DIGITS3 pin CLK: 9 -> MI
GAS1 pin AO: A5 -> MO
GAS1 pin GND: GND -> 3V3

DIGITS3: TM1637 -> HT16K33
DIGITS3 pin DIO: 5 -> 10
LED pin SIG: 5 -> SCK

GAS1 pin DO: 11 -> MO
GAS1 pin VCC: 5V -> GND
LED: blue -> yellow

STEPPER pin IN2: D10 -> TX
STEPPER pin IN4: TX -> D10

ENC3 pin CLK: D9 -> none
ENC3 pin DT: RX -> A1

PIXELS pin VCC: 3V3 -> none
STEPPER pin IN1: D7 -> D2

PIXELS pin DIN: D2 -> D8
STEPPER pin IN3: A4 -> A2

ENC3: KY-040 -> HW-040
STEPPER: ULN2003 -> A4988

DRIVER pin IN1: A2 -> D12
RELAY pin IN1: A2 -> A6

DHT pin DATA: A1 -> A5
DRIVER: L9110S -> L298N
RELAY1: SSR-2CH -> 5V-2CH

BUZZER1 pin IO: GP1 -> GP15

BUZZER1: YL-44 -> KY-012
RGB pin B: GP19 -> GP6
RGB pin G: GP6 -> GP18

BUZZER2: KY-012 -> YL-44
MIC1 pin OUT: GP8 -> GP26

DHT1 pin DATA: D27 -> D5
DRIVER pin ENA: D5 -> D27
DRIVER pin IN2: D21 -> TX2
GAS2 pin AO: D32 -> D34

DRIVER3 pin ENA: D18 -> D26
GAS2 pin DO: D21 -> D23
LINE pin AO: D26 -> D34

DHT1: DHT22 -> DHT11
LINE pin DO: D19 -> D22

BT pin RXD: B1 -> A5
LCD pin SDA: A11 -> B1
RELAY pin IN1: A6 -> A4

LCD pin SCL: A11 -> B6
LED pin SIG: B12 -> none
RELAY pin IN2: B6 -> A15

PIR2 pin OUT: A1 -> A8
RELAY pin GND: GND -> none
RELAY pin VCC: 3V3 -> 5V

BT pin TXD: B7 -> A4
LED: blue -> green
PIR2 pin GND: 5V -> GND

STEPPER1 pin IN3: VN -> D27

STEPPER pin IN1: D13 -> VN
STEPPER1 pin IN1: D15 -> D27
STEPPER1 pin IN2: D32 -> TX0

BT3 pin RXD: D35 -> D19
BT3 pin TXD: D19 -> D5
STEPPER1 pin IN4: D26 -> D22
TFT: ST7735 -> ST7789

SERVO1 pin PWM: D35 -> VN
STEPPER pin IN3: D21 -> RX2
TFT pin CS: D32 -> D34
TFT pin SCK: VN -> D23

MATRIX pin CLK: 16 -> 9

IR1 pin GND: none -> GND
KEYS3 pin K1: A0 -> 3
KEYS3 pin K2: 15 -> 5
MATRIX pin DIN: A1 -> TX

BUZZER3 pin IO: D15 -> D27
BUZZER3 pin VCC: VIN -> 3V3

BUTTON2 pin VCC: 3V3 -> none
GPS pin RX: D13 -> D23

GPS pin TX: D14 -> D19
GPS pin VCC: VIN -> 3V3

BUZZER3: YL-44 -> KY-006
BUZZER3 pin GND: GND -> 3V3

⁂

# TASK
Word for word, restate the lines above from the line containing "RGB pin G: GP6 -> GP18" through the line containing "LINE pin AO: D26 -> D34", with both included and nothing else.

# EXERCISE RESPONSE
RGB pin G: GP6 -> GP18

BUZZER2: KY-012 -> YL-44
MIC1 pin OUT: GP8 -> GP26

DHT1 pin DATA: D27 -> D5
DRIVER pin ENA: D5 -> D27
DRIVER pin IN2: D21 -> TX2
GAS2 pin AO: D32 -> D34

DRIVER3 pin ENA: D18 -> D26
GAS2 pin DO: D21 -> D23
LINE pin AO: D26 -> D34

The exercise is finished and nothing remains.